[[ Source data, beginning ]]
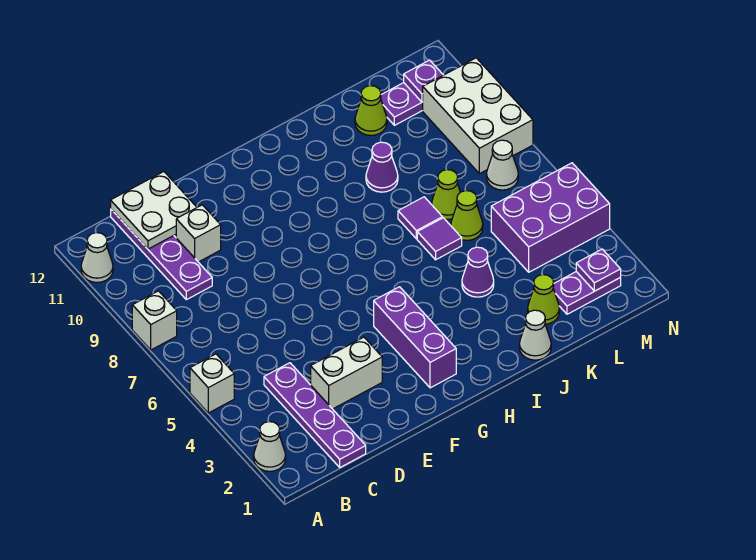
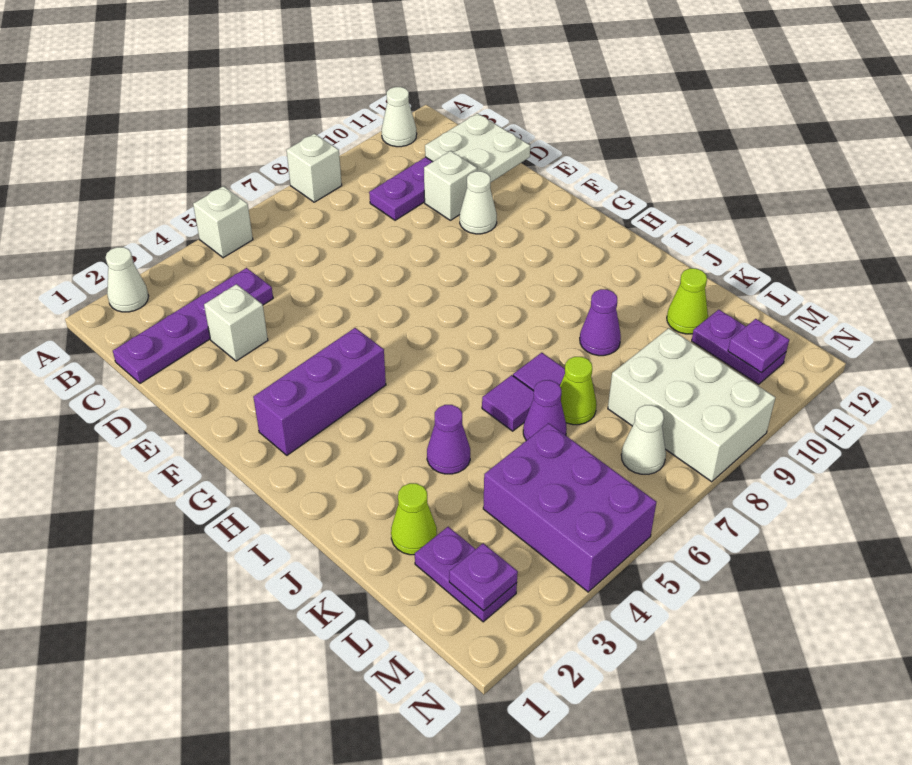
white brick D3:E3 level 1 -> white brick D3 level 1
white cone J1 level 1 -> white cone E10 level 1
lime cone K6 level 1 -> purple cone K6 level 1
white brick M8:N10 level 1 -> white brick L8:N9 level 1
[[ Source data, end ]]
Taking the line with "white cone J1" as the start and the last line of the data above as the end, write out those two lines and every line between them exactly, and only those.

_Task solution:_
white cone J1 level 1 -> white cone E10 level 1
lime cone K6 level 1 -> purple cone K6 level 1
white brick M8:N10 level 1 -> white brick L8:N9 level 1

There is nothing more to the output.